### [Task to carry out]
Search the data for the word "xlsx" and copy each line that has it.

### [Coordinate change listings]
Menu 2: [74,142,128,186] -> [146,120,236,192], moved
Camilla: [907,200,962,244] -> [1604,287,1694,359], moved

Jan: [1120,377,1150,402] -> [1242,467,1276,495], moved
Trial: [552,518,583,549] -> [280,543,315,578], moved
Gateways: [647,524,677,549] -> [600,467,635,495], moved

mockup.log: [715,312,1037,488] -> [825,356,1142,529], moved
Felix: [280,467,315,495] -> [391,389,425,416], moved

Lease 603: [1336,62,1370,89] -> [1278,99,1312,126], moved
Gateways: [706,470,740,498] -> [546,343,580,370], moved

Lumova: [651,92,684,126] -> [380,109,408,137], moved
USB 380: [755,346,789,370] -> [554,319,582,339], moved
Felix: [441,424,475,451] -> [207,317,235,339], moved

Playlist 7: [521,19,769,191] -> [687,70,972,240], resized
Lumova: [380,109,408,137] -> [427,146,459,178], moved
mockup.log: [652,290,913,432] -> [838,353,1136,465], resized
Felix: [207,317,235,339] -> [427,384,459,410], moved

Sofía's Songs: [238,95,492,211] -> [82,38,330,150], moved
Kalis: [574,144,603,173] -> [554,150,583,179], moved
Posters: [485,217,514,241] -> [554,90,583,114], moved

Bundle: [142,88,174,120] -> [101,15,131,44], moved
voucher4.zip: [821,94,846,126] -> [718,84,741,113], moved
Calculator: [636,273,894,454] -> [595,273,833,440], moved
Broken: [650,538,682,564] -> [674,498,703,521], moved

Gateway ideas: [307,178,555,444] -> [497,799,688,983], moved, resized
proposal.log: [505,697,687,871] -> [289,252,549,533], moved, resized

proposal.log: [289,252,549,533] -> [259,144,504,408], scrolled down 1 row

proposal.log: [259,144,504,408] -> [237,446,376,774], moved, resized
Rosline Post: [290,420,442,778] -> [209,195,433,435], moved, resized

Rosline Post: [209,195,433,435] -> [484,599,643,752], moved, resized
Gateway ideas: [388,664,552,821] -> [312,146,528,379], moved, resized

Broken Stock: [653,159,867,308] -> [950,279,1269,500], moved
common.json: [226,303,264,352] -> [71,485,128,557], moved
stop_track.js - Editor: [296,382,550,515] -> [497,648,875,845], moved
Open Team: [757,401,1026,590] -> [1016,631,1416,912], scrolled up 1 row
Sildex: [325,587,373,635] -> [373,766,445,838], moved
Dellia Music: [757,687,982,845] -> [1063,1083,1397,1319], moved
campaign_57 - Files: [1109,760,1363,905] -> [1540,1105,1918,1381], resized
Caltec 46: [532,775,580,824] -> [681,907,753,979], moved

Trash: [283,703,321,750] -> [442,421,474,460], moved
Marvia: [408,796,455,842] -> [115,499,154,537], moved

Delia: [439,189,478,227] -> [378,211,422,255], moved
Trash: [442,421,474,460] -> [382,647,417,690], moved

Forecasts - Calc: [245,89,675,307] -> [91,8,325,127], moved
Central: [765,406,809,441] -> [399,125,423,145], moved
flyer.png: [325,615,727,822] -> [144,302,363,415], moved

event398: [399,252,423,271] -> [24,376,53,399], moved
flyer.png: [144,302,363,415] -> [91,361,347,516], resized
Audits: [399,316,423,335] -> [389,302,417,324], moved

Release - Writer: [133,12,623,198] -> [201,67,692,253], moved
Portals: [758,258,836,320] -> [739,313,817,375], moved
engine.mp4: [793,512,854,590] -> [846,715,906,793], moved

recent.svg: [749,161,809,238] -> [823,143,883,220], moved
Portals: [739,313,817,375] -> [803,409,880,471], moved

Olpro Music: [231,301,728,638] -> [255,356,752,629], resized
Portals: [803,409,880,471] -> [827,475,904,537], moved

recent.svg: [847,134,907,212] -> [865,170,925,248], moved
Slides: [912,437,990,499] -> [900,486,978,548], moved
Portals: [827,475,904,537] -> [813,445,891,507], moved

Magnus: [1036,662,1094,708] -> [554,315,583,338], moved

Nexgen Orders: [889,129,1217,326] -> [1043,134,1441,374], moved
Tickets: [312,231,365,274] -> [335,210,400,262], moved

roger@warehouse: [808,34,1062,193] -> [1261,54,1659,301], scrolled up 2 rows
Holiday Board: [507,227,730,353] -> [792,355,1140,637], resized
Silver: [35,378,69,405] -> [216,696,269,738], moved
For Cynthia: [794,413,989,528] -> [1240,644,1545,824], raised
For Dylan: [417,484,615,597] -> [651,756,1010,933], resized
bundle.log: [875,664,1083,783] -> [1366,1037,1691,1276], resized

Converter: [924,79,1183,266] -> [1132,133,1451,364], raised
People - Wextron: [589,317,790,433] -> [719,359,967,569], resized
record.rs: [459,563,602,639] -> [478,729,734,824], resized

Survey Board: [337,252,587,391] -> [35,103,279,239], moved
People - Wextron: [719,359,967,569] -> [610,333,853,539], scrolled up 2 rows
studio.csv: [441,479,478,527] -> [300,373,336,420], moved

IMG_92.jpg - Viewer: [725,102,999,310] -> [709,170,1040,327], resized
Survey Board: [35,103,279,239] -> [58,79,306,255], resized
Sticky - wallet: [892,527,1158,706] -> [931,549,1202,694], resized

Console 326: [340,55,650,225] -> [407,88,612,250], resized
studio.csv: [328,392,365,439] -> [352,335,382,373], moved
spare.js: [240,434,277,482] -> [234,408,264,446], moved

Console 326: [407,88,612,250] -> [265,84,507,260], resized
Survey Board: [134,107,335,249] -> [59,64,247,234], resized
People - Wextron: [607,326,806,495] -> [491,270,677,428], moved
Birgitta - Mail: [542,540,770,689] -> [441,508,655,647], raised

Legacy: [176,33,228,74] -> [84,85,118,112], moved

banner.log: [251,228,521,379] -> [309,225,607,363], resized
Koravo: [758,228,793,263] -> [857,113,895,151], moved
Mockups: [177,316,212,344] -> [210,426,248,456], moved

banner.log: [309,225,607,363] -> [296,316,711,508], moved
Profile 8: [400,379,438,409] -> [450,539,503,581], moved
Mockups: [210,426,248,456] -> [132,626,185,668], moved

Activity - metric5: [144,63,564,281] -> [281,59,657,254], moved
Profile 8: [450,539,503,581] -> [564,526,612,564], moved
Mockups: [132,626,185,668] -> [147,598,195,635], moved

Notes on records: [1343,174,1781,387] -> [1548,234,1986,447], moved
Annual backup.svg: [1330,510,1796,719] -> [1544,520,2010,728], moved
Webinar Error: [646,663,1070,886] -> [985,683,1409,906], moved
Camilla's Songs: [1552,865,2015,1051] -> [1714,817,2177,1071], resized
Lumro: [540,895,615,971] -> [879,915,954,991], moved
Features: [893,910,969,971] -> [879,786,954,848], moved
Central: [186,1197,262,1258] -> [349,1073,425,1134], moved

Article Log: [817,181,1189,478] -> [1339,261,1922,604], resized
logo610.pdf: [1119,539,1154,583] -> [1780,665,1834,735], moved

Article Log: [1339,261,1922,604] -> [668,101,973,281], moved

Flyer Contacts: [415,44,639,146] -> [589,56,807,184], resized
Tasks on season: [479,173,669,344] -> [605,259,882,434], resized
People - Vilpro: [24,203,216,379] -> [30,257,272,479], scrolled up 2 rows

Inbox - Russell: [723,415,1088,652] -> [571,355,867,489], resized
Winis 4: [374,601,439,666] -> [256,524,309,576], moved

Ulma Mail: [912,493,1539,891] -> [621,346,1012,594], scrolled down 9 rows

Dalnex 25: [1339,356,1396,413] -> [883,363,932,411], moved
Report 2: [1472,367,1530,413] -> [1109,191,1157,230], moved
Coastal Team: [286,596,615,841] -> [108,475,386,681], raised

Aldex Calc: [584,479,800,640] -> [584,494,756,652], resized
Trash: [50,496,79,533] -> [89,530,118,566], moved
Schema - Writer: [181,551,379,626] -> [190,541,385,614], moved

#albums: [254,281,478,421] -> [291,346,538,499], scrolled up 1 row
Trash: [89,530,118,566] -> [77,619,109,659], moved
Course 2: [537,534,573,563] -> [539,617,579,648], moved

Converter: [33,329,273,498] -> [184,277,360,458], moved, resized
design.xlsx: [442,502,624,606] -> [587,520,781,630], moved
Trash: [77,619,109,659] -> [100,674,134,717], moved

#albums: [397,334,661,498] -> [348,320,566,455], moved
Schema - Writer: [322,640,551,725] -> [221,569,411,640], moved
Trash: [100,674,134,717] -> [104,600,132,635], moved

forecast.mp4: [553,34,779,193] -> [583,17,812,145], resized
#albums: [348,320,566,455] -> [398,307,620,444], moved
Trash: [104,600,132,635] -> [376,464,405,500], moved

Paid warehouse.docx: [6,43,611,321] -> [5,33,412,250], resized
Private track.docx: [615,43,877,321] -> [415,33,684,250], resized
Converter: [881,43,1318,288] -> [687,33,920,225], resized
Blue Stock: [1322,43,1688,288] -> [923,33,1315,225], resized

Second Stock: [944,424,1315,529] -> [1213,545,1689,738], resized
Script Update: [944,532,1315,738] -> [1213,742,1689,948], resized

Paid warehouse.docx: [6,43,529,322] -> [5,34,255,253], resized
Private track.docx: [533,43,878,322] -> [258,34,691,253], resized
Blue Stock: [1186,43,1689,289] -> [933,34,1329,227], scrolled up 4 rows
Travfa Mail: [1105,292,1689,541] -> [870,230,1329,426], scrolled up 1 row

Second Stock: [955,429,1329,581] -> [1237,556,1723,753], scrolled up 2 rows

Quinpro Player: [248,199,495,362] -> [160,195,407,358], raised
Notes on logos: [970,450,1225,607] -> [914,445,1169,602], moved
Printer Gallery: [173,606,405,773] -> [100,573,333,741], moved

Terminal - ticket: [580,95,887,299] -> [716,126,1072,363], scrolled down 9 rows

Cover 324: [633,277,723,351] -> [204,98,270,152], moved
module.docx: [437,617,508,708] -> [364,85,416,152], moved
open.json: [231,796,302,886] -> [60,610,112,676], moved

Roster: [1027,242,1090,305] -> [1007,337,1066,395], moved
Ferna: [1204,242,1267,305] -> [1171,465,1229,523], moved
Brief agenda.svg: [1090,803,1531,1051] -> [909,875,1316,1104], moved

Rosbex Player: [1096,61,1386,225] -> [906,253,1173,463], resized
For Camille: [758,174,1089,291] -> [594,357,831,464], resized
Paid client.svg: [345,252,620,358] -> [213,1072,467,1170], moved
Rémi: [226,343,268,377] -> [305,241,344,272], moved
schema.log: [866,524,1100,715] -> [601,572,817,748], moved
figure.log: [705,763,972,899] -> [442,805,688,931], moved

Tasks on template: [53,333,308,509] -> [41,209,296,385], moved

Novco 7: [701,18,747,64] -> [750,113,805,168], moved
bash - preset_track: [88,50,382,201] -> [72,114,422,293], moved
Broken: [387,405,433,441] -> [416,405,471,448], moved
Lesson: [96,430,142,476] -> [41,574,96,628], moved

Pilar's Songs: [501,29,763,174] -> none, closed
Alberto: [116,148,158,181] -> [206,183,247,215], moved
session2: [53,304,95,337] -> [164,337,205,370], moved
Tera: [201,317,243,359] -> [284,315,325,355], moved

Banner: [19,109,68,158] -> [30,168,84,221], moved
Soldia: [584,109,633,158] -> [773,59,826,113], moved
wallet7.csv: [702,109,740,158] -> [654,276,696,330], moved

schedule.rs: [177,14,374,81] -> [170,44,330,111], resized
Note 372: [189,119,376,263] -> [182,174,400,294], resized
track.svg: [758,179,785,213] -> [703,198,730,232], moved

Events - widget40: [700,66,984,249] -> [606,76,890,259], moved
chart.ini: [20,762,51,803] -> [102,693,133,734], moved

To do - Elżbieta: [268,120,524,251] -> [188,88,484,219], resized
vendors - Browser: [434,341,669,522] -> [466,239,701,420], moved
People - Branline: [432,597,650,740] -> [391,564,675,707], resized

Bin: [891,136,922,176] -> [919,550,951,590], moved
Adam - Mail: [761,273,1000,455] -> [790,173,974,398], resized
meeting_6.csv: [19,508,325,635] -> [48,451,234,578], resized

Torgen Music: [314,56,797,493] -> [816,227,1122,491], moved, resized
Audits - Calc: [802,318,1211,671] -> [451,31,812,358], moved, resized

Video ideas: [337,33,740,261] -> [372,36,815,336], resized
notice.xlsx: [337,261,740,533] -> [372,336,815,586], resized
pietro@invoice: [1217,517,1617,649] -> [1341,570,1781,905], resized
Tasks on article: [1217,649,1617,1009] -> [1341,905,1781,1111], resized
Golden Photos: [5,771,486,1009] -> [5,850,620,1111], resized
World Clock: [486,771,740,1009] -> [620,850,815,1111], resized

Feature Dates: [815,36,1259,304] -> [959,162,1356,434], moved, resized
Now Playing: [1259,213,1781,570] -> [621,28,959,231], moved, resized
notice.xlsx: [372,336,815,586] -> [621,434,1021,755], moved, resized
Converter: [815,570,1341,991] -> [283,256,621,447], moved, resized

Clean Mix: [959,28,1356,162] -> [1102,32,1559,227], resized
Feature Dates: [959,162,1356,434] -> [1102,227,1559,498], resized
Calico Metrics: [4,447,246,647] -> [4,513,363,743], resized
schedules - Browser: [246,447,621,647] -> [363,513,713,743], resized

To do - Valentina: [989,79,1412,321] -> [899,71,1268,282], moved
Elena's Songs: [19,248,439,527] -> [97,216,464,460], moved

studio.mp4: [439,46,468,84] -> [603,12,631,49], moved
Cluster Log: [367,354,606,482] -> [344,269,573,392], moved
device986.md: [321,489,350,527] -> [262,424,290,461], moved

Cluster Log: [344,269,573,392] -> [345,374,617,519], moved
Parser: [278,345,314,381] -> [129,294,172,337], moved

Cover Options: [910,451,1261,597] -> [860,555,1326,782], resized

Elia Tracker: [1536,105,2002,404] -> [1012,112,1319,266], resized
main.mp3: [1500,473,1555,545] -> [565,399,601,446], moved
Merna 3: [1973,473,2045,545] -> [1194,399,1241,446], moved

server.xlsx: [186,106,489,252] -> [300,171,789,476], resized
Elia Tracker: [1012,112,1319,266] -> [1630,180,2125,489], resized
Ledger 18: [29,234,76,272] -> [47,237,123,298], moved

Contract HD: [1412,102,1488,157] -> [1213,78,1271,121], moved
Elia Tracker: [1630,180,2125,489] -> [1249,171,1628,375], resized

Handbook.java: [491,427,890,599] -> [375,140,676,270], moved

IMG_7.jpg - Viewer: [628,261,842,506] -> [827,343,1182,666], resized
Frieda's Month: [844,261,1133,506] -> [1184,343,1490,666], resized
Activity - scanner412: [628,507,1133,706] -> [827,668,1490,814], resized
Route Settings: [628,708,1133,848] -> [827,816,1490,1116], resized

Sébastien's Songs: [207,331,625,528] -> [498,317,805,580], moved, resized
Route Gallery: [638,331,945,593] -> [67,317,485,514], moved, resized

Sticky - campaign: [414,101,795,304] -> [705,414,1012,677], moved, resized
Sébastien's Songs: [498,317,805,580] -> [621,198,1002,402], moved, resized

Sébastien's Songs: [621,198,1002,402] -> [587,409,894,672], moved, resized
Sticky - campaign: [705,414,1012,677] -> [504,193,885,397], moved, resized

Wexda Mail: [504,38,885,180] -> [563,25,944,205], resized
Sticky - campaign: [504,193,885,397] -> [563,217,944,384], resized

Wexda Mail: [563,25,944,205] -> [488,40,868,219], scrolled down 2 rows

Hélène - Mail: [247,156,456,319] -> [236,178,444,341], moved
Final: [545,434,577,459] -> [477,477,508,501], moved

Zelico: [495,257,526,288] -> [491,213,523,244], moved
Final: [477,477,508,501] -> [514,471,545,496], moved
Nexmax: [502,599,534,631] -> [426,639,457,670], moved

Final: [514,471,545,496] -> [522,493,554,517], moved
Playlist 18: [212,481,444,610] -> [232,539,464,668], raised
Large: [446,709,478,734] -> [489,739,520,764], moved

### [Problem solution]
design.xlsx: [442,502,624,606] -> [587,520,781,630], moved
notice.xlsx: [337,261,740,533] -> [372,336,815,586], resized
notice.xlsx: [372,336,815,586] -> [621,434,1021,755], moved, resized
server.xlsx: [186,106,489,252] -> [300,171,789,476], resized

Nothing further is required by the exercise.